**Work task**
Where the string "change" occurs in the material below, report the whole line.

**Materials provided**
»»
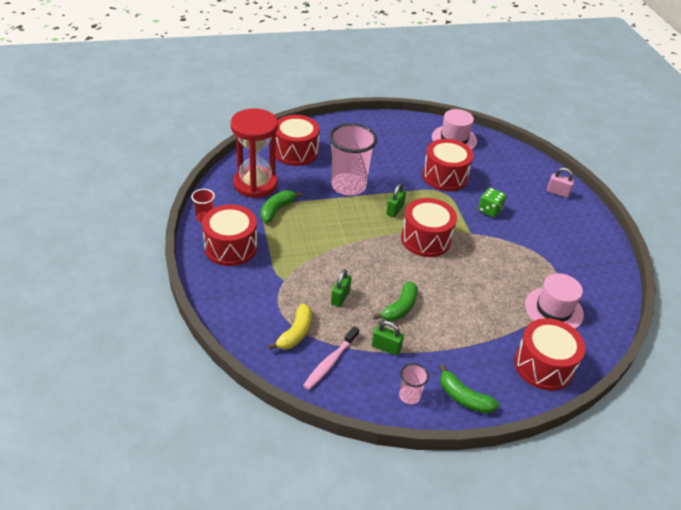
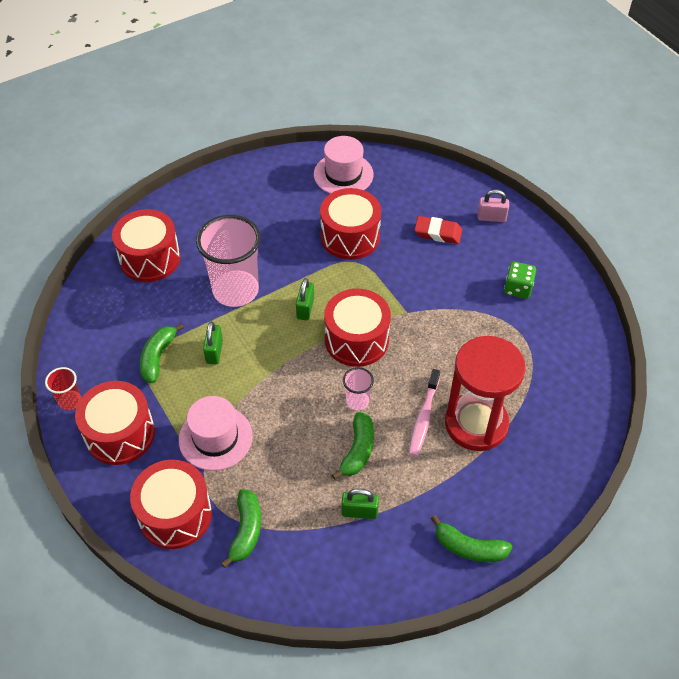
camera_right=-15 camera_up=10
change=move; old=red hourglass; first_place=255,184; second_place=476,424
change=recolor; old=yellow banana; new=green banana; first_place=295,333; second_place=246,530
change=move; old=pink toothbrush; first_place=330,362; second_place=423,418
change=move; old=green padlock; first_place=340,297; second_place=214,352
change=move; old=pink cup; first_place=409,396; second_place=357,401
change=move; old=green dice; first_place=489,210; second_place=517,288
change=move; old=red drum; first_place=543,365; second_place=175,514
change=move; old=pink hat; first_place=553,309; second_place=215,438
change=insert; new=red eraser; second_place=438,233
««
**Task answer**
change=move; old=red hourglass; first_place=255,184; second_place=476,424
change=recolor; old=yellow banana; new=green banana; first_place=295,333; second_place=246,530
change=move; old=pink toothbrush; first_place=330,362; second_place=423,418
change=move; old=green padlock; first_place=340,297; second_place=214,352
change=move; old=pink cup; first_place=409,396; second_place=357,401
change=move; old=green dice; first_place=489,210; second_place=517,288
change=move; old=red drum; first_place=543,365; second_place=175,514
change=move; old=pink hat; first_place=553,309; second_place=215,438
change=insert; new=red eraser; second_place=438,233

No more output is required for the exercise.